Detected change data
====================

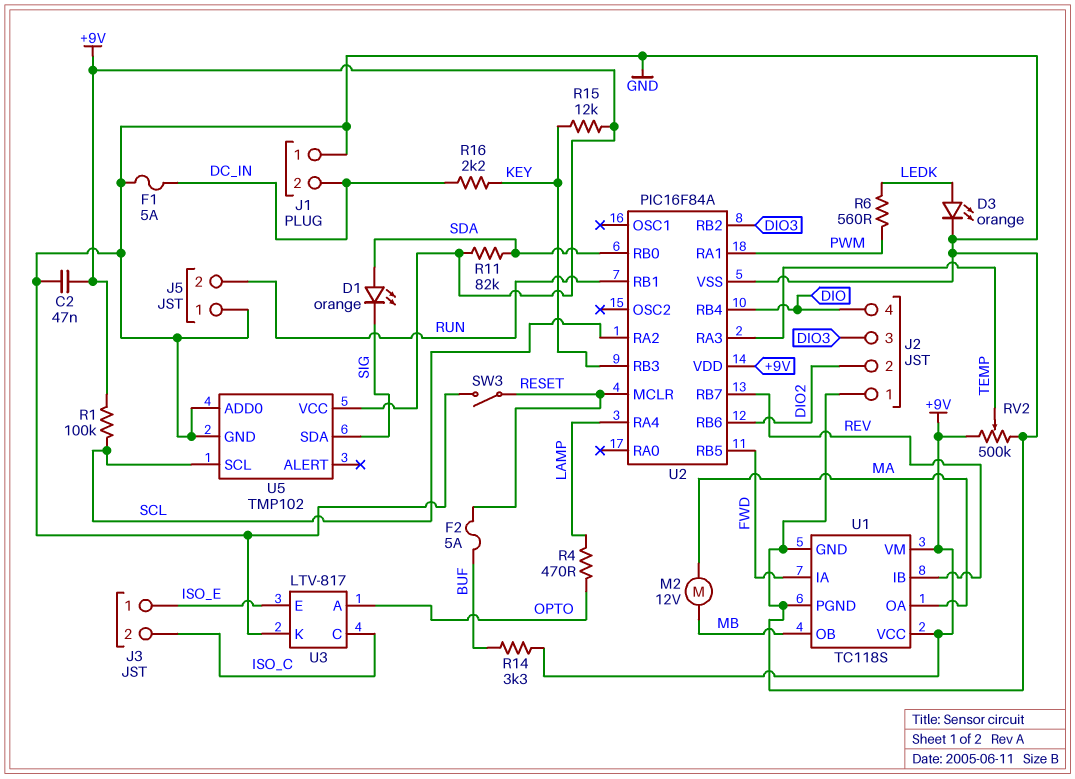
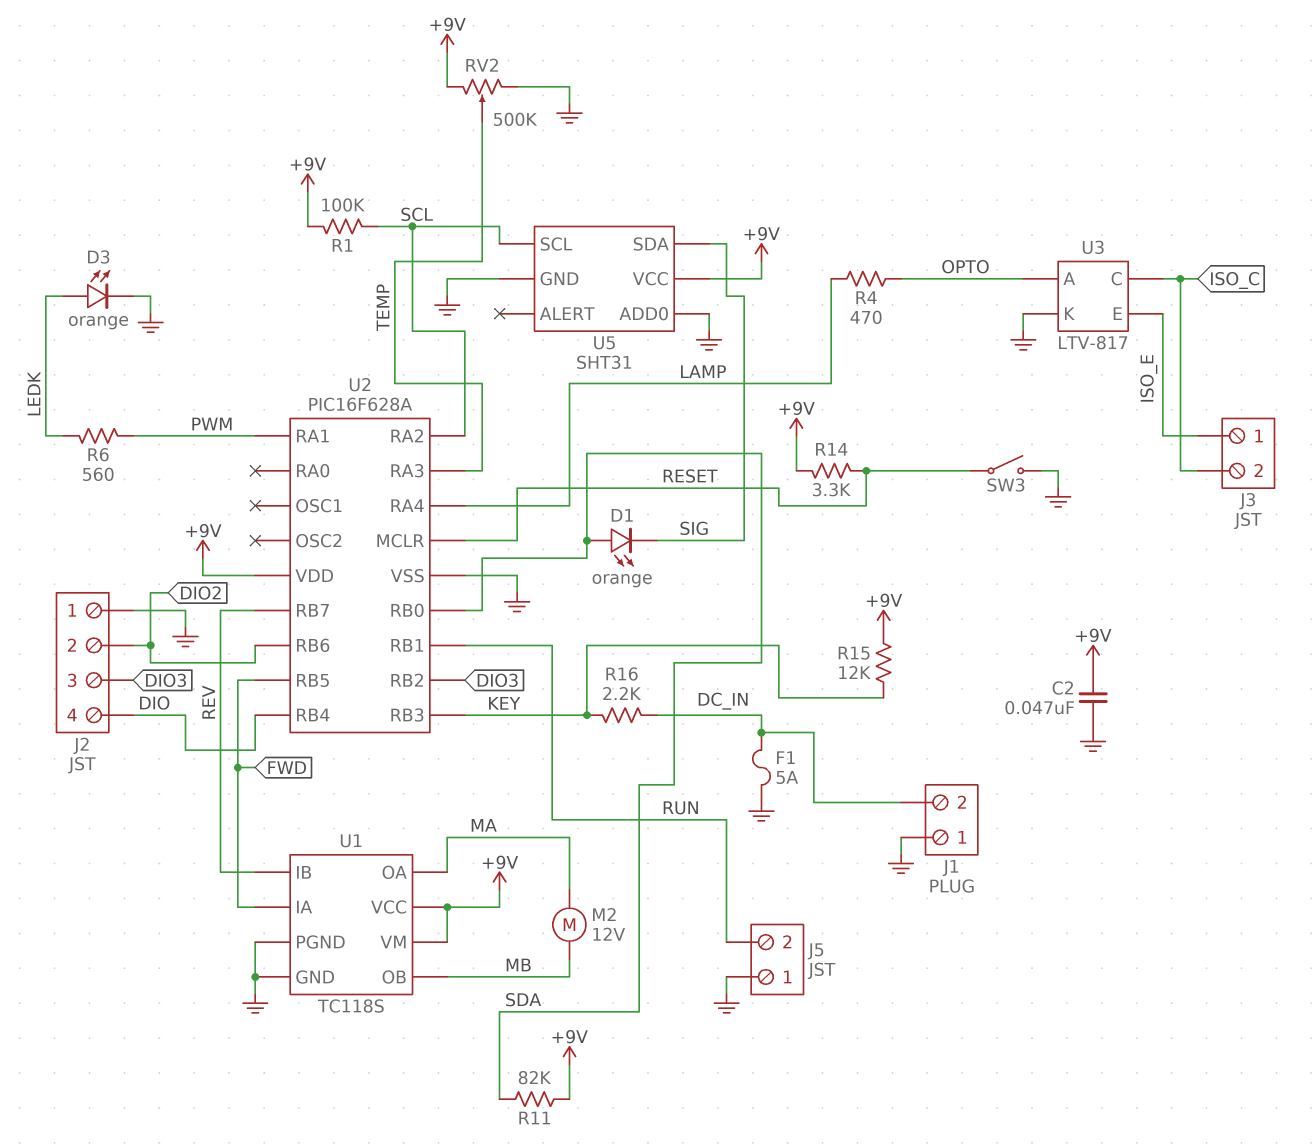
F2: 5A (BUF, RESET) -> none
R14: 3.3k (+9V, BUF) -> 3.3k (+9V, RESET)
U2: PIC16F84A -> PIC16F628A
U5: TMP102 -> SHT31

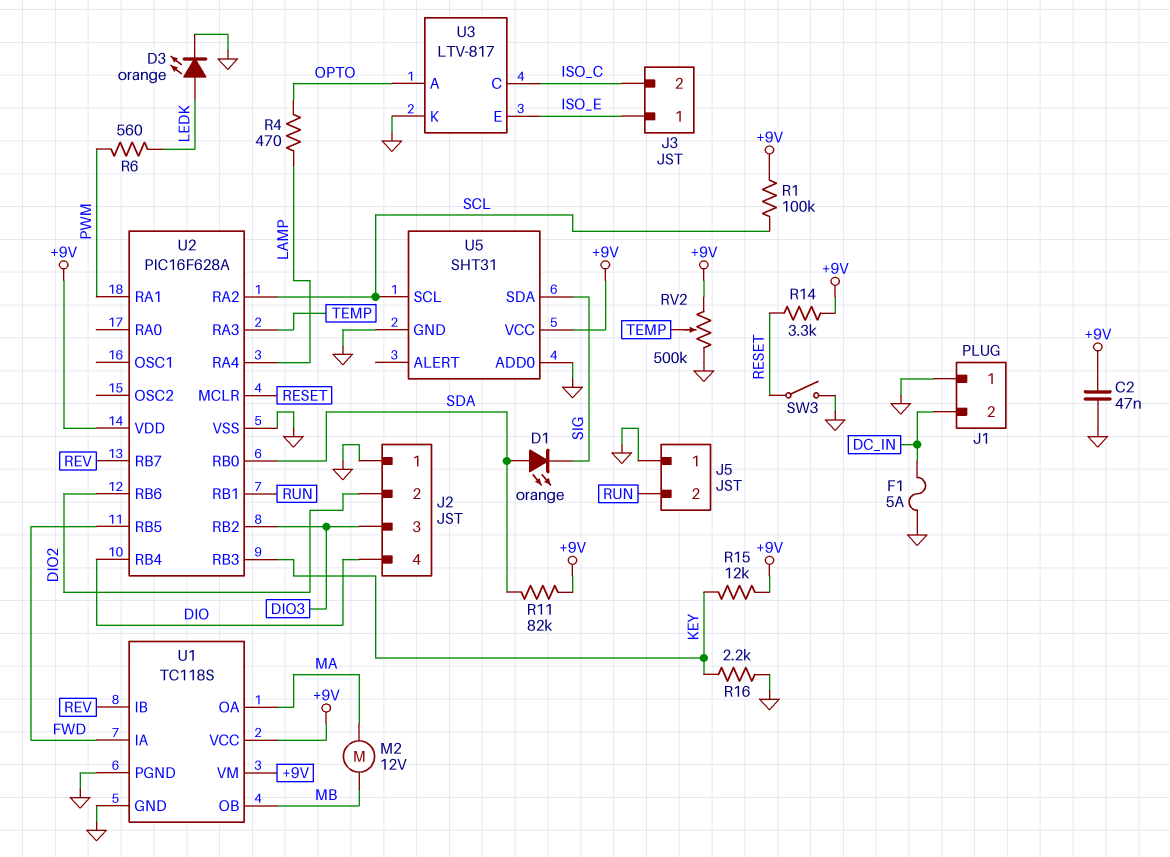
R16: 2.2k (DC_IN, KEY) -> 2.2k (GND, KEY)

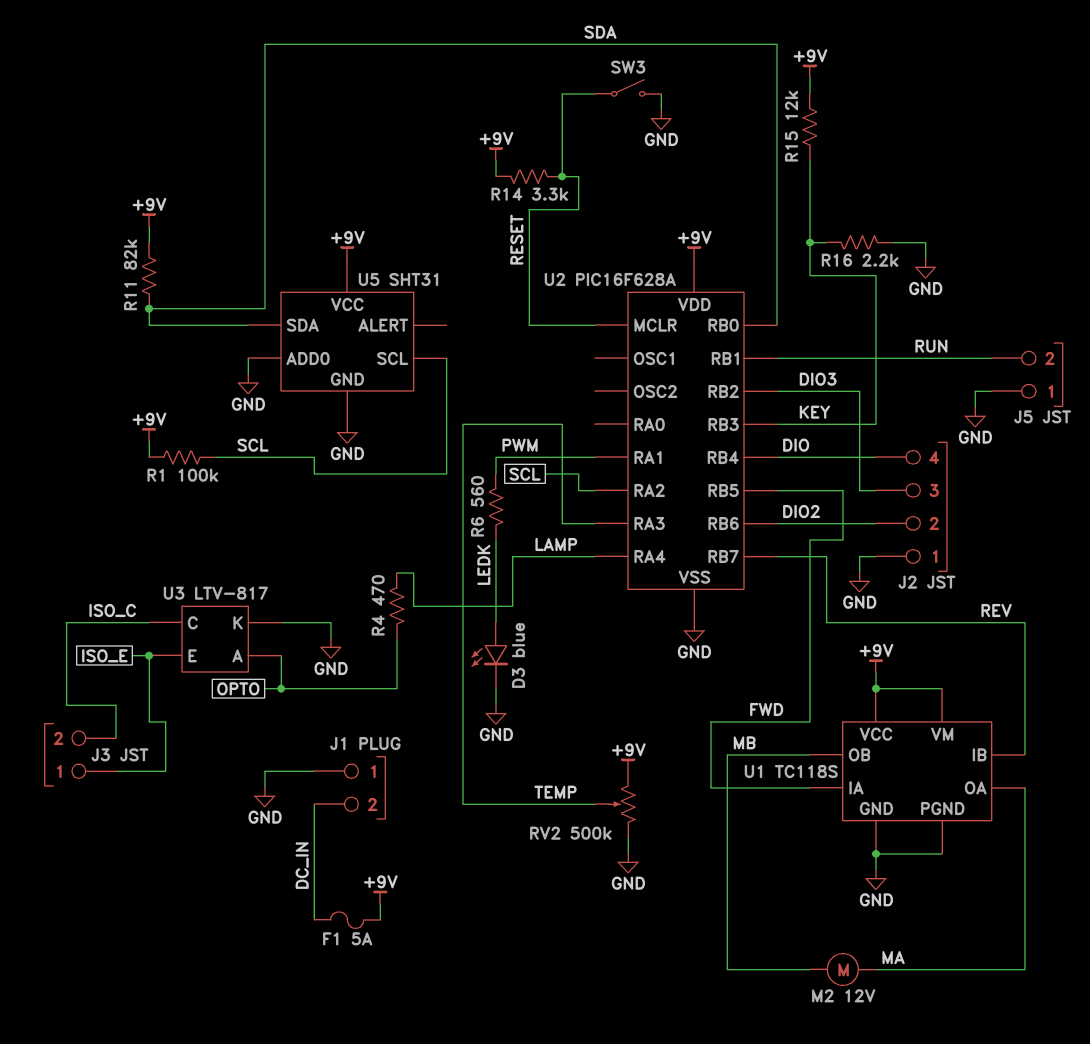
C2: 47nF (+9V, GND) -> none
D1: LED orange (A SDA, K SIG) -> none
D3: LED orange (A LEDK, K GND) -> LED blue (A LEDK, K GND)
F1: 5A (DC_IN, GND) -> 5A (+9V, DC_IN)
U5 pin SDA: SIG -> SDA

====================

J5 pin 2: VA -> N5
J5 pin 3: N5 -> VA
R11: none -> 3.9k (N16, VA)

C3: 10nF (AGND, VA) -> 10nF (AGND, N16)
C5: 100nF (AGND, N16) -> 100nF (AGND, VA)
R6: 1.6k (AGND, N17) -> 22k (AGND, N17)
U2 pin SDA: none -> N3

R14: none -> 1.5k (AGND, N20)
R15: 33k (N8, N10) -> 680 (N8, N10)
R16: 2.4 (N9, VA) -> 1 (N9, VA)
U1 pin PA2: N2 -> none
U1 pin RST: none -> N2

====================

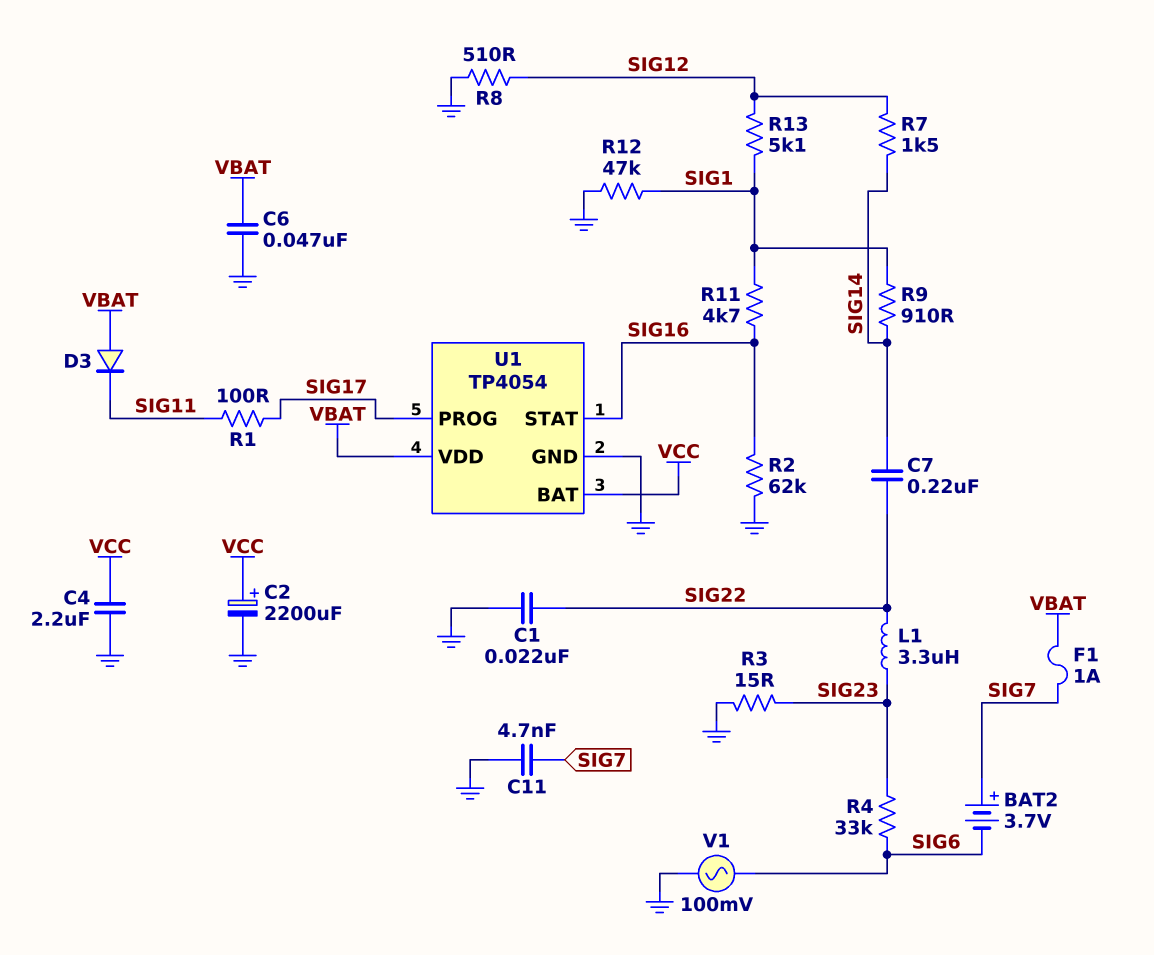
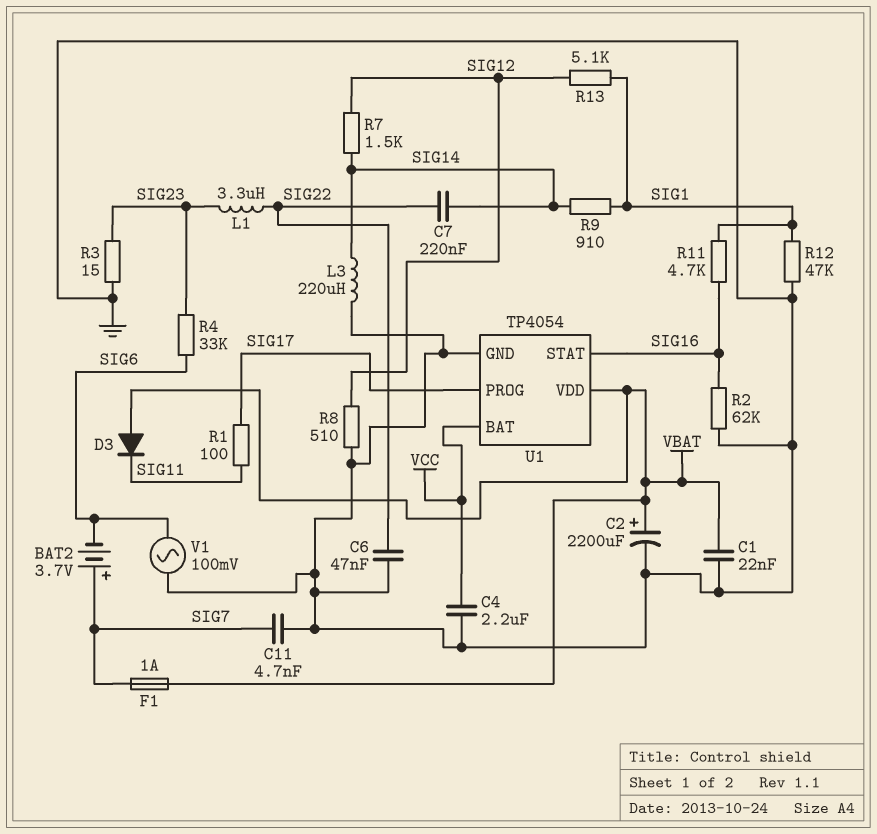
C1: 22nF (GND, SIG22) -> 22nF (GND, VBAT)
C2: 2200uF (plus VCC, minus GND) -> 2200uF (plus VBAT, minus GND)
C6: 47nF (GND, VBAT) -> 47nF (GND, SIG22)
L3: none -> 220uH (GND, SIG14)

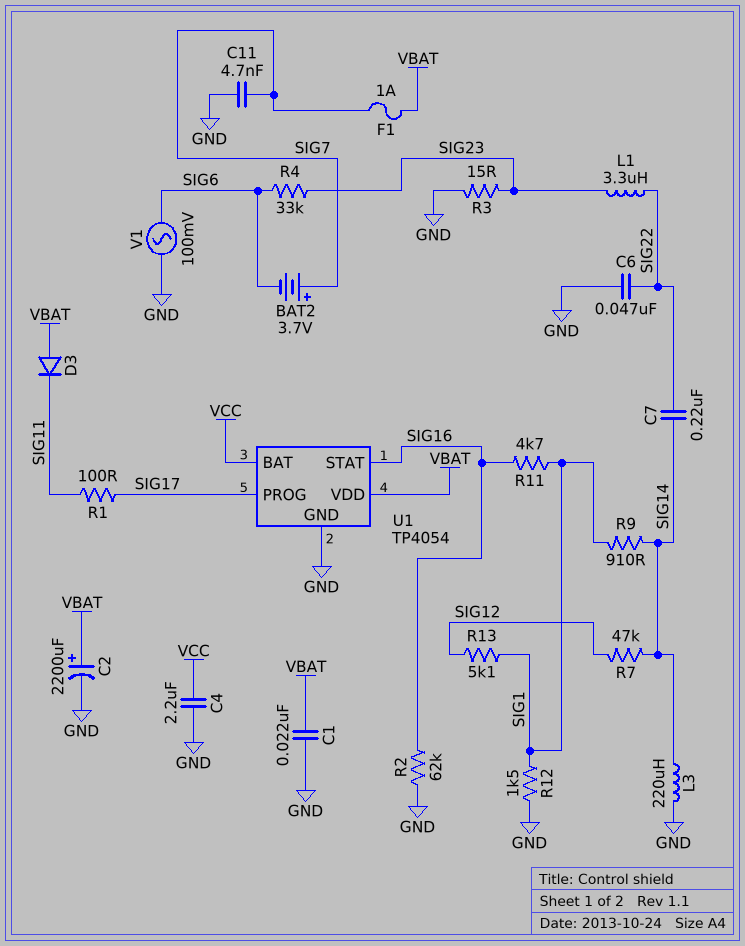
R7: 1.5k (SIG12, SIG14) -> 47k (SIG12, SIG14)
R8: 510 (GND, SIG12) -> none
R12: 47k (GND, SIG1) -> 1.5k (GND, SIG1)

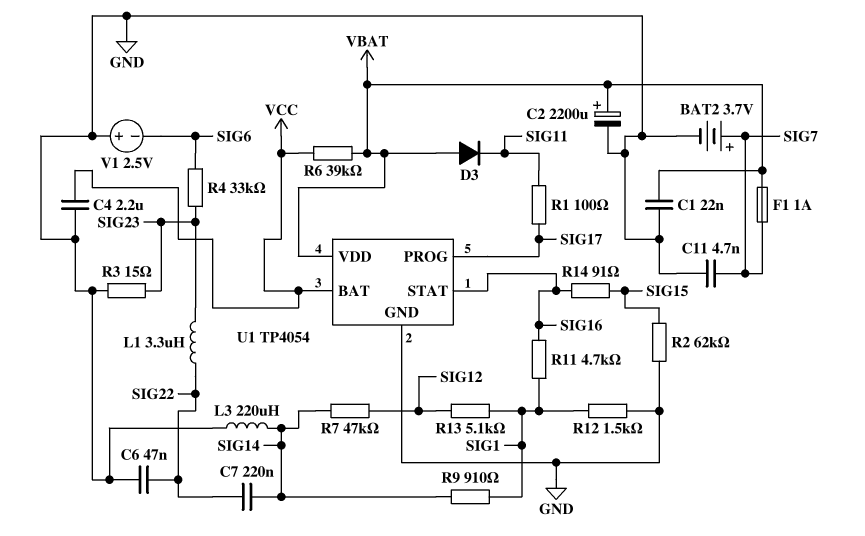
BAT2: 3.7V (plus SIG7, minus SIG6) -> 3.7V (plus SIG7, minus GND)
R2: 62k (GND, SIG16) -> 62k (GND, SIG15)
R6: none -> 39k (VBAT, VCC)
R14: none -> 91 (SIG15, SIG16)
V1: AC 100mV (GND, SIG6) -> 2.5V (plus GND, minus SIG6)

====================

WHAT THE TASK REQUIRES:
Copy all the lines above that hold the string "none".

RESPONSE:
F2: 5A (BUF, RESET) -> none
C2: 47nF (+9V, GND) -> none
D1: LED orange (A SDA, K SIG) -> none
R11: none -> 3.9k (N16, VA)
U2 pin SDA: none -> N3
R14: none -> 1.5k (AGND, N20)
U1 pin PA2: N2 -> none
U1 pin RST: none -> N2
L3: none -> 220uH (GND, SIG14)
R8: 510 (GND, SIG12) -> none
R6: none -> 39k (VBAT, VCC)
R14: none -> 91 (SIG15, SIG16)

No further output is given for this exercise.